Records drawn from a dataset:
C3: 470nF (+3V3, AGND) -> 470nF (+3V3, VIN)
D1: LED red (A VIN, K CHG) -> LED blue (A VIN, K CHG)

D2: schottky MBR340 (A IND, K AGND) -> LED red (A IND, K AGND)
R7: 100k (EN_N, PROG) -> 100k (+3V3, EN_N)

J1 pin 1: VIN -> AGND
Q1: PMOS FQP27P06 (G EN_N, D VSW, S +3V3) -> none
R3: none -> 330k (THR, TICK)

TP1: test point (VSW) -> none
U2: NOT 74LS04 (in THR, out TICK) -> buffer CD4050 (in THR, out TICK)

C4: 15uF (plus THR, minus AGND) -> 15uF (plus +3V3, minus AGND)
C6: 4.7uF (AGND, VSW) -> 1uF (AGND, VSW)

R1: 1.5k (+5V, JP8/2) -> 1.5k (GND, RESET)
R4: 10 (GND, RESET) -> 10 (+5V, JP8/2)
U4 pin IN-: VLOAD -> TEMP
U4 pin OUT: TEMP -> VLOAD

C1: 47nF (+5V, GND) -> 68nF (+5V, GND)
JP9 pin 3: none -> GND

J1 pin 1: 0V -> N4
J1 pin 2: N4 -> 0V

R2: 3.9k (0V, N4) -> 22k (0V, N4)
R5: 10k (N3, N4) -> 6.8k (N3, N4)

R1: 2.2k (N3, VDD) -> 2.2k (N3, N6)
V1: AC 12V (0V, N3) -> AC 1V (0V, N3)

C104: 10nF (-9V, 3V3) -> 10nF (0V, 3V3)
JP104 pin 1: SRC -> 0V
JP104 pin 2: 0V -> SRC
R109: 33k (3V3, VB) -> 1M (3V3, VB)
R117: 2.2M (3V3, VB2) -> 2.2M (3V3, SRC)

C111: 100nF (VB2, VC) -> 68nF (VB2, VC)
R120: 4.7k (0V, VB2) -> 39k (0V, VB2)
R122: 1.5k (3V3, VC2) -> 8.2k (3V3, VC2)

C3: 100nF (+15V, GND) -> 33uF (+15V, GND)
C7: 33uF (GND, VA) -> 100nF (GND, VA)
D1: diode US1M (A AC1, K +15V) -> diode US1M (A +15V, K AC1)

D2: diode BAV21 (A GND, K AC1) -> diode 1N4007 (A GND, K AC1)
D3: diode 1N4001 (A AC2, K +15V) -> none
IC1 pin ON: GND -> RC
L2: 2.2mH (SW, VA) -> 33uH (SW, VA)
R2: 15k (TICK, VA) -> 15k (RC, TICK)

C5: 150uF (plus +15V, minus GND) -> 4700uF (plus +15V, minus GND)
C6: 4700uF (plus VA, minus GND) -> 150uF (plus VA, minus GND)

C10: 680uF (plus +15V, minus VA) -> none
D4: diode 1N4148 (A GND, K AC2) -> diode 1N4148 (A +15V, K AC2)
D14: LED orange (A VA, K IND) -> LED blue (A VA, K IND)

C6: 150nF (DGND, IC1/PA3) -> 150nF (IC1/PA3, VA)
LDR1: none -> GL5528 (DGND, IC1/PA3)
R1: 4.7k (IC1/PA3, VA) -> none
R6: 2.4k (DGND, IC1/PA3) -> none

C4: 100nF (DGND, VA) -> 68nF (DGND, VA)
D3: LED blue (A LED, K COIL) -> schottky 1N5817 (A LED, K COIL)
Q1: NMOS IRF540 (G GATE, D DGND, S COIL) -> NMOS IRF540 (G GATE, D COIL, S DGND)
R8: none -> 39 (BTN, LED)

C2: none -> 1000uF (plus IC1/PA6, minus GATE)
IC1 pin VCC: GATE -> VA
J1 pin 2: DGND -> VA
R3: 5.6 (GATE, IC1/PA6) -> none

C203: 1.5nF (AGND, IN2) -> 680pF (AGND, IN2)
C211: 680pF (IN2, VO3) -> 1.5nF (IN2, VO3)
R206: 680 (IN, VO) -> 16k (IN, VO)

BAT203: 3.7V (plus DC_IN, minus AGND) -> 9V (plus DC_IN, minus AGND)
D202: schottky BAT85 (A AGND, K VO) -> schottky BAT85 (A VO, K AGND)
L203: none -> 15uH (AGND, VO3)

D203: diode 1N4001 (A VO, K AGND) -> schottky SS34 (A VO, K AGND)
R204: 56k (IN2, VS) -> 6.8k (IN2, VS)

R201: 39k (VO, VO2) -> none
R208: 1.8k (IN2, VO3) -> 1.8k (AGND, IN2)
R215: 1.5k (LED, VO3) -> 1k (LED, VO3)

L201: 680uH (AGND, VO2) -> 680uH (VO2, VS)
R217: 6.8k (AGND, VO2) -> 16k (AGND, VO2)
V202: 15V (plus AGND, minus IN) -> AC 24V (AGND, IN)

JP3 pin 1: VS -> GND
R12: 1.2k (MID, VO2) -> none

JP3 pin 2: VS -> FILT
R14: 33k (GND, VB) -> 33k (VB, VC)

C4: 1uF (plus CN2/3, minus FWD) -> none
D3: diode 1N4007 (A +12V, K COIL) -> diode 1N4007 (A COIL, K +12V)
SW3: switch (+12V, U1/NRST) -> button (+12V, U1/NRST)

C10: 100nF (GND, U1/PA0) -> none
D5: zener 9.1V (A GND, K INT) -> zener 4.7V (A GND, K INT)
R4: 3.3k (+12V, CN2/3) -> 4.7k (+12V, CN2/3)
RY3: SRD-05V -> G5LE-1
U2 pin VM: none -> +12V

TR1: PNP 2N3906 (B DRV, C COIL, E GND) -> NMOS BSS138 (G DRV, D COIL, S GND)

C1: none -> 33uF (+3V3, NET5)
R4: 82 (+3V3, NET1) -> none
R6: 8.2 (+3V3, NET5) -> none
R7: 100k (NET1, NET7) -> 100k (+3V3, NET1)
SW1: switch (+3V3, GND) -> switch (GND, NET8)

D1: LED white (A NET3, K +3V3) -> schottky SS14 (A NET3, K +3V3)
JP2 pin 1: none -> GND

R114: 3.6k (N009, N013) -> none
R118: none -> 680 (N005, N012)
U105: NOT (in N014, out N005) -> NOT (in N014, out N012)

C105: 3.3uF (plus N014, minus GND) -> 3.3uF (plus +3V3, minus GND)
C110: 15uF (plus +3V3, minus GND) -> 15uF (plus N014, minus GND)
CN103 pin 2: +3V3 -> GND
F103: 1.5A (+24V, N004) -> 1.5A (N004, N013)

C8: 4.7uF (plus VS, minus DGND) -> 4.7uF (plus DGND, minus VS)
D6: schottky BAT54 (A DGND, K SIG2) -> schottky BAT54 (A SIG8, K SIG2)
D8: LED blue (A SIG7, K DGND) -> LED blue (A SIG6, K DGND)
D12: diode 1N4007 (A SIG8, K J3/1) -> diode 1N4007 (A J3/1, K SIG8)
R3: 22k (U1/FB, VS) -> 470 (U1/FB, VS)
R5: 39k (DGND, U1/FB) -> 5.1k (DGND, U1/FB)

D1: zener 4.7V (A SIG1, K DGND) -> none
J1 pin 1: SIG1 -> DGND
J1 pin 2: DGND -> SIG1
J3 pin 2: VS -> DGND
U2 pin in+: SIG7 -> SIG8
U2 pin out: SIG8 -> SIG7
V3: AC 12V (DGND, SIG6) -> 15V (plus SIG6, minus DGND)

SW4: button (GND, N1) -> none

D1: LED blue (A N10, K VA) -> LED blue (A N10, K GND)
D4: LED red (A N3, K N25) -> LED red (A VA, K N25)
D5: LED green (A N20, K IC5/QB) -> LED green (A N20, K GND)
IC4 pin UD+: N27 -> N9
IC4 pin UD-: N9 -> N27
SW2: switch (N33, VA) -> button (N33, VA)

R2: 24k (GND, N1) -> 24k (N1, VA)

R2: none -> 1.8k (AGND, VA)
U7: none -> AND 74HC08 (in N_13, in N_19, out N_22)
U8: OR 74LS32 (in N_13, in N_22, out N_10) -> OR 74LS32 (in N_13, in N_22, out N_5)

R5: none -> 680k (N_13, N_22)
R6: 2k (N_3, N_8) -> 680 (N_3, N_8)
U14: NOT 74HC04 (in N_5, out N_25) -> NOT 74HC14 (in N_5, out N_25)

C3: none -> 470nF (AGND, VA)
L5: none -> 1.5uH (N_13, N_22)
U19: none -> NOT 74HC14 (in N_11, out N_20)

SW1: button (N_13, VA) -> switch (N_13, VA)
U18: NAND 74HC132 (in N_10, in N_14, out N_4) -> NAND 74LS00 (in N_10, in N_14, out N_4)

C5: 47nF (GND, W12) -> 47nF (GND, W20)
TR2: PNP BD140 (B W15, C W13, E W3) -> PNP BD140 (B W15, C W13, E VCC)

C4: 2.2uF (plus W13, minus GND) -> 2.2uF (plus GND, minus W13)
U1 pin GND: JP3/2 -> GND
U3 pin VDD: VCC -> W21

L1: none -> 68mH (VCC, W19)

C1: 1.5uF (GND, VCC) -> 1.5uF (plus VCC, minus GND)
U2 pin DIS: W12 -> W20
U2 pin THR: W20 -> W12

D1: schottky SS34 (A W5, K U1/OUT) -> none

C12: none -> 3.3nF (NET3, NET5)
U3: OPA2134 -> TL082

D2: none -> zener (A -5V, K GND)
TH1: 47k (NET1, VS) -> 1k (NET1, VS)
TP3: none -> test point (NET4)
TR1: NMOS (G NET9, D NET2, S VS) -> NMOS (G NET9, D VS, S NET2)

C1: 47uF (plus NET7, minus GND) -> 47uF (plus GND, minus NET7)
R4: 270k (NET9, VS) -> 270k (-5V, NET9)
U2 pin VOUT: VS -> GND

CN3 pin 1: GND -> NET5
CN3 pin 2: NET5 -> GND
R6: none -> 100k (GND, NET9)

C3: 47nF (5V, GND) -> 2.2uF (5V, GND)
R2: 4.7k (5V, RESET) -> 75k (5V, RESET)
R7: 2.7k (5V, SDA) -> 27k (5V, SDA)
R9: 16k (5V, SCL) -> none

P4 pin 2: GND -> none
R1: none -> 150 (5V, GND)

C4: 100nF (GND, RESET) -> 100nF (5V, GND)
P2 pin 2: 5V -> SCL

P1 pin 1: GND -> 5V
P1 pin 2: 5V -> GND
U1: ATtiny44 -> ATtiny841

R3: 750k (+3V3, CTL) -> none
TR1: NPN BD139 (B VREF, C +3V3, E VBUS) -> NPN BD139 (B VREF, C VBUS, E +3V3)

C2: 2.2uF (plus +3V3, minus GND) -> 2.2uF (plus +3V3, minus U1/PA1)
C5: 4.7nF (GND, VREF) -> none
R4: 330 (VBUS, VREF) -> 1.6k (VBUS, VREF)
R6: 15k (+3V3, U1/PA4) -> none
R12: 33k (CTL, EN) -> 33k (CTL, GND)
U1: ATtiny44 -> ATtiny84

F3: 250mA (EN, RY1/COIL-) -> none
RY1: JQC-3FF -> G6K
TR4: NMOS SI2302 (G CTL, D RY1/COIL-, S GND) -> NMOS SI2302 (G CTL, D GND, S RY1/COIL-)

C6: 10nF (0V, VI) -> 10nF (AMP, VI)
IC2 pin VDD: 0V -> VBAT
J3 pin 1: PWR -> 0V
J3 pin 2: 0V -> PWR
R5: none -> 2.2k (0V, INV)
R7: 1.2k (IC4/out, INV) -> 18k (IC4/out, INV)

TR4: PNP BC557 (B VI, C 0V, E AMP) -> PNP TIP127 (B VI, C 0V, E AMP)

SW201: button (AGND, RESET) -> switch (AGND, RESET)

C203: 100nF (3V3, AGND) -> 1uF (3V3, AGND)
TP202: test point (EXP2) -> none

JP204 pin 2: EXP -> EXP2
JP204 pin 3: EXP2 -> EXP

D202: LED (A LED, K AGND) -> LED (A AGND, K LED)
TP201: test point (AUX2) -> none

AIM OF THE TASK =>
Write out exactly the lines from the one with "J3 pin 1: PWR -> 0V" through the end of the records above, both ends included, and leave out all other lines.

ANSWER SECTION =>
J3 pin 1: PWR -> 0V
J3 pin 2: 0V -> PWR
R5: none -> 2.2k (0V, INV)
R7: 1.2k (IC4/out, INV) -> 18k (IC4/out, INV)

TR4: PNP BC557 (B VI, C 0V, E AMP) -> PNP TIP127 (B VI, C 0V, E AMP)

SW201: button (AGND, RESET) -> switch (AGND, RESET)

C203: 100nF (3V3, AGND) -> 1uF (3V3, AGND)
TP202: test point (EXP2) -> none

JP204 pin 2: EXP -> EXP2
JP204 pin 3: EXP2 -> EXP

D202: LED (A LED, K AGND) -> LED (A AGND, K LED)
TP201: test point (AUX2) -> none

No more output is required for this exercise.